### TASK TO COMPLETE
In your copy of the data, keep every word exact and include no pictures.

### DATA EXTRACT
>>>>
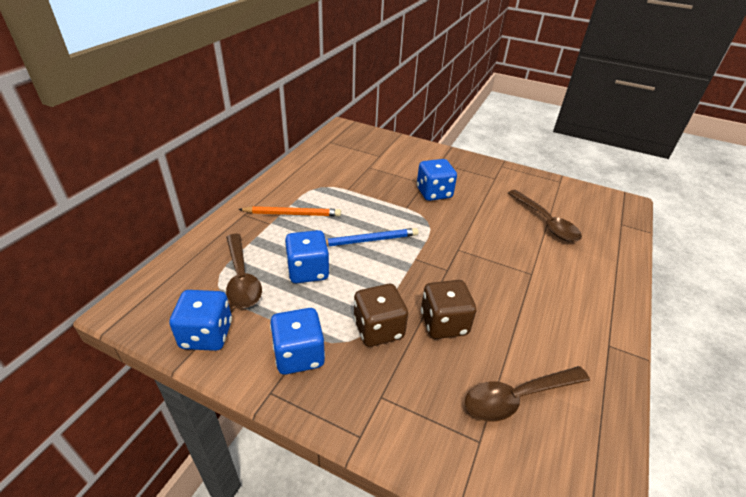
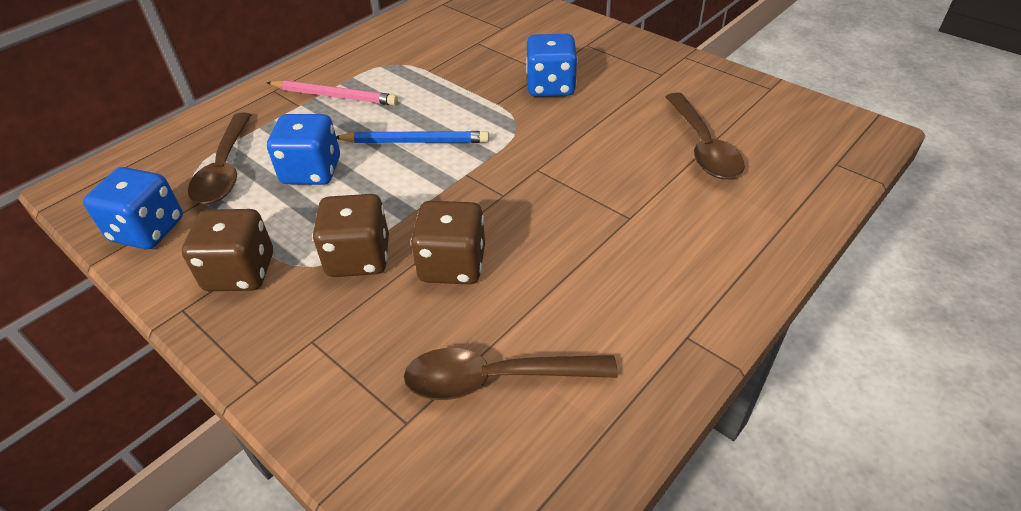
camera: 20 degrees right, 5 degrees up
orange pencil [238,206,341,216] -> pink pencil [266,80,398,105]
blue dice [270,308,325,375] -> brown dice [182,209,273,291]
<<<<
### RESPONSE FOR THIS EXERCISE
camera: 20 degrees right, 5 degrees up
orange pencil [238,206,341,216] -> pink pencil [266,80,398,105]
blue dice [270,308,325,375] -> brown dice [182,209,273,291]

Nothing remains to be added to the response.